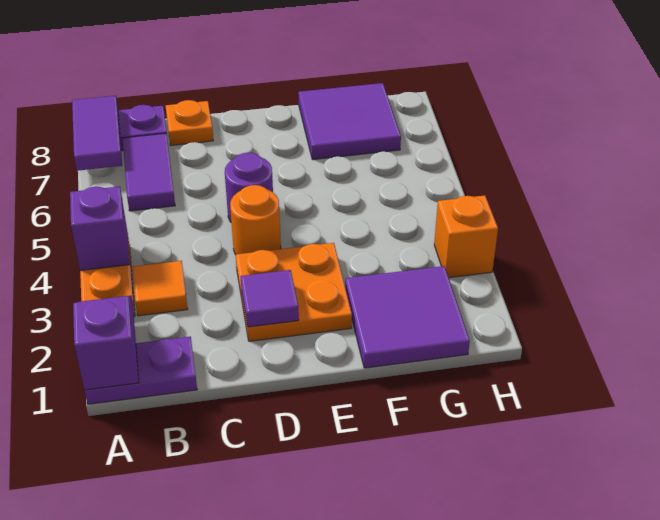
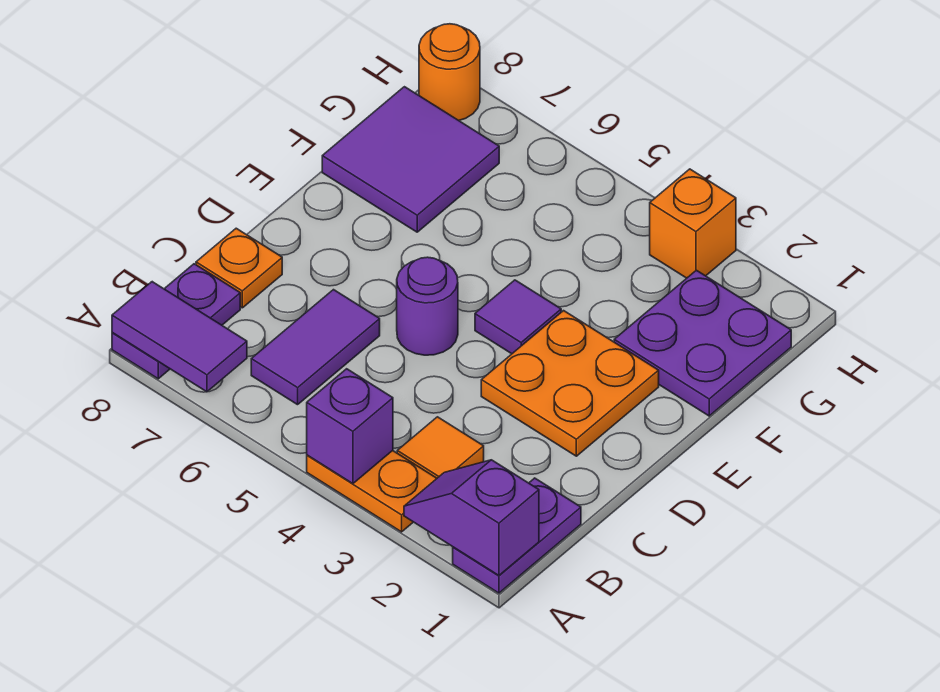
purple tile B6:B7 level 1 -> purple tile B6:C6 level 1
purple tile D2 level 2 -> purple tile E4 level 1
orange round brick D4 level 1 -> orange round brick H8 level 1
purple tile F1:G2 level 1 -> purple plate F1:G2 level 1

========

Work to be completed:
Write out again exactly the lines that run from the one holding "purple tile D2" through the last line of the data; omit all other lines.

Exercise result:
purple tile D2 level 2 -> purple tile E4 level 1
orange round brick D4 level 1 -> orange round brick H8 level 1
purple tile F1:G2 level 1 -> purple plate F1:G2 level 1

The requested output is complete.